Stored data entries
=== Section Start ===

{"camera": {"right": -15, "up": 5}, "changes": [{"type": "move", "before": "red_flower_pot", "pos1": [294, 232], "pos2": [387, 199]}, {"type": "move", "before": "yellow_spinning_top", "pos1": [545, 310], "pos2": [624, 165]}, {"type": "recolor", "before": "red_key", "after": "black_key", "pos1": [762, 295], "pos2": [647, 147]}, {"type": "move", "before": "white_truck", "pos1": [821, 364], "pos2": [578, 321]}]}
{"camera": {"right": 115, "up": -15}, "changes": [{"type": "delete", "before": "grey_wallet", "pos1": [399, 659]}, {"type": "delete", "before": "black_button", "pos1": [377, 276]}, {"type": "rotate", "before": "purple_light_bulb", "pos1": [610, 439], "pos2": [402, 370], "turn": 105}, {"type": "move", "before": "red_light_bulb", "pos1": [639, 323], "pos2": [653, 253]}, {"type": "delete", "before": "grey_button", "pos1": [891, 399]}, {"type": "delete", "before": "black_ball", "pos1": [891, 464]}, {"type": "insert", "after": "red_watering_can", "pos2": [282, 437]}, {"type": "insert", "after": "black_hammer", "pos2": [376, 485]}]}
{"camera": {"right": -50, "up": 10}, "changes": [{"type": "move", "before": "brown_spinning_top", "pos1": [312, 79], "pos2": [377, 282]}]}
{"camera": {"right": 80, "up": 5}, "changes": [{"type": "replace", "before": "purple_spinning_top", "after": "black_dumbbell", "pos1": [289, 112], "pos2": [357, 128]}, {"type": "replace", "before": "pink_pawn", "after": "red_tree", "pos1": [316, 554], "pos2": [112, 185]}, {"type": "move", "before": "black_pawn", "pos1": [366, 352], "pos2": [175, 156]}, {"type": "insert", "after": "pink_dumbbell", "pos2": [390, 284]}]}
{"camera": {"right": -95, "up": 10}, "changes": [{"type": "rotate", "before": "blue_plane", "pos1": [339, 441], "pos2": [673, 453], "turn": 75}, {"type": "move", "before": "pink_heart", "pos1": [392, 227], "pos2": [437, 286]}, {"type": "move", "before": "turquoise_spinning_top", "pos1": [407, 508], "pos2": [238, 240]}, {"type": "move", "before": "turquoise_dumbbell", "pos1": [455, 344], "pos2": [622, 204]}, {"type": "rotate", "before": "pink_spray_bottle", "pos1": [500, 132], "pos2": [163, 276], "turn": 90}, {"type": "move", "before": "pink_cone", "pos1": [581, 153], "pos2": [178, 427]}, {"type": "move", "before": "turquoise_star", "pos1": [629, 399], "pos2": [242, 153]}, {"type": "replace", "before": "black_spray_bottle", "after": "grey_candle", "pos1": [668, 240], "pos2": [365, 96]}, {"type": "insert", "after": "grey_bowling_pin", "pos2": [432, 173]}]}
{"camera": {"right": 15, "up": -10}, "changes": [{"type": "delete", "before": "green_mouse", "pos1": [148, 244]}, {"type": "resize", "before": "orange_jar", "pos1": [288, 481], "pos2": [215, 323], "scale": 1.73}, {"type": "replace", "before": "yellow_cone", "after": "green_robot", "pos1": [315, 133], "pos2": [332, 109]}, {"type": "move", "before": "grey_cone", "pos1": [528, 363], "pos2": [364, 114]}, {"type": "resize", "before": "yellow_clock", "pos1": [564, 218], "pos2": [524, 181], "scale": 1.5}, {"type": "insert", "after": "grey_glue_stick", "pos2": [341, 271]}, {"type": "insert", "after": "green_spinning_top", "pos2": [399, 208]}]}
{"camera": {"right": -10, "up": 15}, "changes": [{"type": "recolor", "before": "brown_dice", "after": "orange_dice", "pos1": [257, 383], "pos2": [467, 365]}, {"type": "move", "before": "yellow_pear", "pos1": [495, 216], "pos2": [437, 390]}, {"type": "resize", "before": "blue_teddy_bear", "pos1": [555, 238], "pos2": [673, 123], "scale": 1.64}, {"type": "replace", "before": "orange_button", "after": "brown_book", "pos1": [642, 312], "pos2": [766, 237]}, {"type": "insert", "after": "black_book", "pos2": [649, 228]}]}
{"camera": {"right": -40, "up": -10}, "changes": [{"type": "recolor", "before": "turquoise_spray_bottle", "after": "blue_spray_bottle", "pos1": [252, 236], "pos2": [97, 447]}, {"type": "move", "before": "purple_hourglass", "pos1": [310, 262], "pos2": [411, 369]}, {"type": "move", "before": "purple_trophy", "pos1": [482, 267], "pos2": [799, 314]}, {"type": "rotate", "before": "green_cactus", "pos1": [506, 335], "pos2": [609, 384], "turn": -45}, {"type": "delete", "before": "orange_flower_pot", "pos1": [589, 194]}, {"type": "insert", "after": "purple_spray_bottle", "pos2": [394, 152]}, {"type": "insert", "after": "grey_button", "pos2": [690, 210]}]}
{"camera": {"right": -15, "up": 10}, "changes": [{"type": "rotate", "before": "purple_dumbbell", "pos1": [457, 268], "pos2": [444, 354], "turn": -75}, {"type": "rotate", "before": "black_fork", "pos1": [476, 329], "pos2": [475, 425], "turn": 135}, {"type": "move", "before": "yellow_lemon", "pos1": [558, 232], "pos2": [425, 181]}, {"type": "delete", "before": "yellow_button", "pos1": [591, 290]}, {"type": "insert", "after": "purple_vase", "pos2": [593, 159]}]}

=== Section End ===

*Your assignment*. All records are to be retyped exactly. None may be omitted.

*Problem solution*.
{"camera": {"right": -15, "up": 5}, "changes": [{"type": "move", "before": "red_flower_pot", "pos1": [294, 232], "pos2": [387, 199]}, {"type": "move", "before": "yellow_spinning_top", "pos1": [545, 310], "pos2": [624, 165]}, {"type": "recolor", "before": "red_key", "after": "black_key", "pos1": [762, 295], "pos2": [647, 147]}, {"type": "move", "before": "white_truck", "pos1": [821, 364], "pos2": [578, 321]}]}
{"camera": {"right": 115, "up": -15}, "changes": [{"type": "delete", "before": "grey_wallet", "pos1": [399, 659]}, {"type": "delete", "before": "black_button", "pos1": [377, 276]}, {"type": "rotate", "before": "purple_light_bulb", "pos1": [610, 439], "pos2": [402, 370], "turn": 105}, {"type": "move", "before": "red_light_bulb", "pos1": [639, 323], "pos2": [653, 253]}, {"type": "delete", "before": "grey_button", "pos1": [891, 399]}, {"type": "delete", "before": "black_ball", "pos1": [891, 464]}, {"type": "insert", "after": "red_watering_can", "pos2": [282, 437]}, {"type": "insert", "after": "black_hammer", "pos2": [376, 485]}]}
{"camera": {"right": -50, "up": 10}, "changes": [{"type": "move", "before": "brown_spinning_top", "pos1": [312, 79], "pos2": [377, 282]}]}
{"camera": {"right": 80, "up": 5}, "changes": [{"type": "replace", "before": "purple_spinning_top", "after": "black_dumbbell", "pos1": [289, 112], "pos2": [357, 128]}, {"type": "replace", "before": "pink_pawn", "after": "red_tree", "pos1": [316, 554], "pos2": [112, 185]}, {"type": "move", "before": "black_pawn", "pos1": [366, 352], "pos2": [175, 156]}, {"type": "insert", "after": "pink_dumbbell", "pos2": [390, 284]}]}
{"camera": {"right": -95, "up": 10}, "changes": [{"type": "rotate", "before": "blue_plane", "pos1": [339, 441], "pos2": [673, 453], "turn": 75}, {"type": "move", "before": "pink_heart", "pos1": [392, 227], "pos2": [437, 286]}, {"type": "move", "before": "turquoise_spinning_top", "pos1": [407, 508], "pos2": [238, 240]}, {"type": "move", "before": "turquoise_dumbbell", "pos1": [455, 344], "pos2": [622, 204]}, {"type": "rotate", "before": "pink_spray_bottle", "pos1": [500, 132], "pos2": [163, 276], "turn": 90}, {"type": "move", "before": "pink_cone", "pos1": [581, 153], "pos2": [178, 427]}, {"type": "move", "before": "turquoise_star", "pos1": [629, 399], "pos2": [242, 153]}, {"type": "replace", "before": "black_spray_bottle", "after": "grey_candle", "pos1": [668, 240], "pos2": [365, 96]}, {"type": "insert", "after": "grey_bowling_pin", "pos2": [432, 173]}]}
{"camera": {"right": 15, "up": -10}, "changes": [{"type": "delete", "before": "green_mouse", "pos1": [148, 244]}, {"type": "resize", "before": "orange_jar", "pos1": [288, 481], "pos2": [215, 323], "scale": 1.73}, {"type": "replace", "before": "yellow_cone", "after": "green_robot", "pos1": [315, 133], "pos2": [332, 109]}, {"type": "move", "before": "grey_cone", "pos1": [528, 363], "pos2": [364, 114]}, {"type": "resize", "before": "yellow_clock", "pos1": [564, 218], "pos2": [524, 181], "scale": 1.5}, {"type": "insert", "after": "grey_glue_stick", "pos2": [341, 271]}, {"type": "insert", "after": "green_spinning_top", "pos2": [399, 208]}]}
{"camera": {"right": -10, "up": 15}, "changes": [{"type": "recolor", "before": "brown_dice", "after": "orange_dice", "pos1": [257, 383], "pos2": [467, 365]}, {"type": "move", "before": "yellow_pear", "pos1": [495, 216], "pos2": [437, 390]}, {"type": "resize", "before": "blue_teddy_bear", "pos1": [555, 238], "pos2": [673, 123], "scale": 1.64}, {"type": "replace", "before": "orange_button", "after": "brown_book", "pos1": [642, 312], "pos2": [766, 237]}, {"type": "insert", "after": "black_book", "pos2": [649, 228]}]}
{"camera": {"right": -40, "up": -10}, "changes": [{"type": "recolor", "before": "turquoise_spray_bottle", "after": "blue_spray_bottle", "pos1": [252, 236], "pos2": [97, 447]}, {"type": "move", "before": "purple_hourglass", "pos1": [310, 262], "pos2": [411, 369]}, {"type": "move", "before": "purple_trophy", "pos1": [482, 267], "pos2": [799, 314]}, {"type": "rotate", "before": "green_cactus", "pos1": [506, 335], "pos2": [609, 384], "turn": -45}, {"type": "delete", "before": "orange_flower_pot", "pos1": [589, 194]}, {"type": "insert", "after": "purple_spray_bottle", "pos2": [394, 152]}, {"type": "insert", "after": "grey_button", "pos2": [690, 210]}]}
{"camera": {"right": -15, "up": 10}, "changes": [{"type": "rotate", "before": "purple_dumbbell", "pos1": [457, 268], "pos2": [444, 354], "turn": -75}, {"type": "rotate", "before": "black_fork", "pos1": [476, 329], "pos2": [475, 425], "turn": 135}, {"type": "move", "before": "yellow_lemon", "pos1": [558, 232], "pos2": [425, 181]}, {"type": "delete", "before": "yellow_button", "pos1": [591, 290]}, {"type": "insert", "after": "purple_vase", "pos2": [593, 159]}]}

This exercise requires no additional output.